Required action: Starting at the line that has "JP1 pin 1: GND -> VSS" and stopping after the line that has "C5: 100nF (GND, VDD) -> 22nF (GND, VDD)", reproduce the listing below exactly; omit everything else.
##########
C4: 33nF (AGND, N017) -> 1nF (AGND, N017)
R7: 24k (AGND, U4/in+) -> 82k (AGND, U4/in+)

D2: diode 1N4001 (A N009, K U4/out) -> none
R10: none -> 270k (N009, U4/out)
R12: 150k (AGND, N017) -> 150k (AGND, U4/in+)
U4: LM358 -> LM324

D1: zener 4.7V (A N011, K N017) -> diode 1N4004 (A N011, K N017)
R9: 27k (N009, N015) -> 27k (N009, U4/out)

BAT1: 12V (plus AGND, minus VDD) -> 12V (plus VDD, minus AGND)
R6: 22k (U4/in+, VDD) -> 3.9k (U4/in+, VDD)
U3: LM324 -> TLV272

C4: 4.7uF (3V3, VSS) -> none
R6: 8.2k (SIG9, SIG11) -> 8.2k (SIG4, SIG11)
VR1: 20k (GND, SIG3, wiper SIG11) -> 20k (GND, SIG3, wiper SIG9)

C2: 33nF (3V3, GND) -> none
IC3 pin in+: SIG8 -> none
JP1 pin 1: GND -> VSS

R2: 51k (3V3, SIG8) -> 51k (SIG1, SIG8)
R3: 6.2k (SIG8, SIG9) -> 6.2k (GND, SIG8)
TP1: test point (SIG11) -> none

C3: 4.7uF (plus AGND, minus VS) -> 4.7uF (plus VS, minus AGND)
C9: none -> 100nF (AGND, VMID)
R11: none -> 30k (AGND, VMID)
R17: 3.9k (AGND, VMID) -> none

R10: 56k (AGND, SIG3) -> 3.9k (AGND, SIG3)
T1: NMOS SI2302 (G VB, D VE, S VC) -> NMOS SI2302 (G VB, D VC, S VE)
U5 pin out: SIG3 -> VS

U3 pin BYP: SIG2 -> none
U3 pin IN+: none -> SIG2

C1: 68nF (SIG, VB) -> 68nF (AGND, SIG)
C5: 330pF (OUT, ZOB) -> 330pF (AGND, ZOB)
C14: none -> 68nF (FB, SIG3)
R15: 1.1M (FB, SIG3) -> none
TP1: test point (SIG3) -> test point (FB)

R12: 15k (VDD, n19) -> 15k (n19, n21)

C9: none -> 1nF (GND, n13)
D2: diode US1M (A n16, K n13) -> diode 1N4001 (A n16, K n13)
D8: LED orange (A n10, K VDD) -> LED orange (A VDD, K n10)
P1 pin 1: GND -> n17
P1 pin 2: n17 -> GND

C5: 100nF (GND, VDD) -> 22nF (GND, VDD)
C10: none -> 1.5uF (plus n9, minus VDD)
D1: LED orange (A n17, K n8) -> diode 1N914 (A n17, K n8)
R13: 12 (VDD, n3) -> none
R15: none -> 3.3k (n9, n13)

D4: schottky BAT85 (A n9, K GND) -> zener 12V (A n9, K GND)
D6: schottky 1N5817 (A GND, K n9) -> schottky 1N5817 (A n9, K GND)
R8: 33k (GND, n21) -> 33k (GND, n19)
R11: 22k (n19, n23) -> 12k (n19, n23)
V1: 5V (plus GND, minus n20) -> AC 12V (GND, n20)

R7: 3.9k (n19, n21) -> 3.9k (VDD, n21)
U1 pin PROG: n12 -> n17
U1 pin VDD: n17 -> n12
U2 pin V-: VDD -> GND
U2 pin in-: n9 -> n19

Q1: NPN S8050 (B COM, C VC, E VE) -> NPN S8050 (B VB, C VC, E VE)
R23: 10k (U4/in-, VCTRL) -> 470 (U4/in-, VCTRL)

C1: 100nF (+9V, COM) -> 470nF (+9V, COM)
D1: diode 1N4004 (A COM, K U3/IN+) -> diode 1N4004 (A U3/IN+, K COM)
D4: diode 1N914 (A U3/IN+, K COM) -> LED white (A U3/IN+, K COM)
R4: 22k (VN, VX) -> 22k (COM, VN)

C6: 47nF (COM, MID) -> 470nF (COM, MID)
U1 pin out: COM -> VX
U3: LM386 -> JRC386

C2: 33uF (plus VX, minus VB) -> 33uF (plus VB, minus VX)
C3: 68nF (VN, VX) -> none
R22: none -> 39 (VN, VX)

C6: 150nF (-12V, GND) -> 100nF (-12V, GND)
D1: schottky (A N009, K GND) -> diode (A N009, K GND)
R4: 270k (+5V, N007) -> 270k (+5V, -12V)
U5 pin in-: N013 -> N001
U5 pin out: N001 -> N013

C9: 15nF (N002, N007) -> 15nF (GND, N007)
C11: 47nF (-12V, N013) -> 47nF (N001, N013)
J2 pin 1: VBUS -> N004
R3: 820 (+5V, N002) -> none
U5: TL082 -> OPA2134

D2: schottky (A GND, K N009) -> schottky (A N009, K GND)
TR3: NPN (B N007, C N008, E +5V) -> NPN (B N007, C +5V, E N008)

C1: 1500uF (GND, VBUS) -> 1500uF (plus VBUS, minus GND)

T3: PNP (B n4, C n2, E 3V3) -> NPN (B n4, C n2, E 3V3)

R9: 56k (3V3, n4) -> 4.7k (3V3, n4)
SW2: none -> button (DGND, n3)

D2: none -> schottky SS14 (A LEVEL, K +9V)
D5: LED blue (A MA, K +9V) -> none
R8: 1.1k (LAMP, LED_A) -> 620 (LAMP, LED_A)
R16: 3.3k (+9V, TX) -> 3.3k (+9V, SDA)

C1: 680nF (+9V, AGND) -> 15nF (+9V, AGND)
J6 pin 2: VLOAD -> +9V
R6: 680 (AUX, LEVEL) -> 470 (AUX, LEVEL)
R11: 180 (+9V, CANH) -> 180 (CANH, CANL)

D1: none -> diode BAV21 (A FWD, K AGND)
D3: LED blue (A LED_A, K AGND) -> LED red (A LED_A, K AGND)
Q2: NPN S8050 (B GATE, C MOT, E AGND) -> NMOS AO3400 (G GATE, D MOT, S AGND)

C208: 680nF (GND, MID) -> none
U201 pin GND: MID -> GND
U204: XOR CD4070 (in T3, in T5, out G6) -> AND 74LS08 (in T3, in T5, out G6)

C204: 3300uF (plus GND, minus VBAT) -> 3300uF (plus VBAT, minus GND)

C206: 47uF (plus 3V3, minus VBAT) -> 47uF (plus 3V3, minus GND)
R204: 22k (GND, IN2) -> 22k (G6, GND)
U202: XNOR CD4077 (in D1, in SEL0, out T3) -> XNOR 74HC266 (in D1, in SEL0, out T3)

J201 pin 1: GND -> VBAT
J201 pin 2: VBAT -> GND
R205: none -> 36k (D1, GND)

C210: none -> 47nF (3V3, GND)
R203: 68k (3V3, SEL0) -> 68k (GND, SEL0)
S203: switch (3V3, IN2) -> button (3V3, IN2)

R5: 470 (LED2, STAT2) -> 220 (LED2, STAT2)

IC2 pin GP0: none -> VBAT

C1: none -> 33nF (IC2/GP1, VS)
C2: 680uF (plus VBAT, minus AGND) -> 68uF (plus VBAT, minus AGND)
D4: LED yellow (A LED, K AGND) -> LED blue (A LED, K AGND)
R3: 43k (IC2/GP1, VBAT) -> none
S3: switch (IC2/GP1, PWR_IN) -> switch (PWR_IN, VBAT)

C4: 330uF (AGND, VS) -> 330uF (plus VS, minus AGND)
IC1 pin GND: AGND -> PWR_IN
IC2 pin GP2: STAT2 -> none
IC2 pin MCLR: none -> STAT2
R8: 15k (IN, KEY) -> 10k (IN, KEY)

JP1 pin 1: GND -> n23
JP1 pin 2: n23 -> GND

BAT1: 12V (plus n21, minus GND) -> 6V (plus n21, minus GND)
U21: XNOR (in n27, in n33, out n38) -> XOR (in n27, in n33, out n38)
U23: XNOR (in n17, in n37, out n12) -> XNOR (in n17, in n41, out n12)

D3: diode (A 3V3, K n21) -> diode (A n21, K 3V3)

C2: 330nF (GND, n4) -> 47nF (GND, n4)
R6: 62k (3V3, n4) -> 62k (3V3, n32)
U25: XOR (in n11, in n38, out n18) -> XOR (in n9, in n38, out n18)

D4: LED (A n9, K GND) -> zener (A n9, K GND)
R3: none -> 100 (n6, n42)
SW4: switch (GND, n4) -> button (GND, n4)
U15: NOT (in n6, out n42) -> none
##########
Written response:
JP1 pin 1: GND -> VSS

R2: 51k (3V3, SIG8) -> 51k (SIG1, SIG8)
R3: 6.2k (SIG8, SIG9) -> 6.2k (GND, SIG8)
TP1: test point (SIG11) -> none

C3: 4.7uF (plus AGND, minus VS) -> 4.7uF (plus VS, minus AGND)
C9: none -> 100nF (AGND, VMID)
R11: none -> 30k (AGND, VMID)
R17: 3.9k (AGND, VMID) -> none

R10: 56k (AGND, SIG3) -> 3.9k (AGND, SIG3)
T1: NMOS SI2302 (G VB, D VE, S VC) -> NMOS SI2302 (G VB, D VC, S VE)
U5 pin out: SIG3 -> VS

U3 pin BYP: SIG2 -> none
U3 pin IN+: none -> SIG2

C1: 68nF (SIG, VB) -> 68nF (AGND, SIG)
C5: 330pF (OUT, ZOB) -> 330pF (AGND, ZOB)
C14: none -> 68nF (FB, SIG3)
R15: 1.1M (FB, SIG3) -> none
TP1: test point (SIG3) -> test point (FB)

R12: 15k (VDD, n19) -> 15k (n19, n21)

C9: none -> 1nF (GND, n13)
D2: diode US1M (A n16, K n13) -> diode 1N4001 (A n16, K n13)
D8: LED orange (A n10, K VDD) -> LED orange (A VDD, K n10)
P1 pin 1: GND -> n17
P1 pin 2: n17 -> GND

C5: 100nF (GND, VDD) -> 22nF (GND, VDD)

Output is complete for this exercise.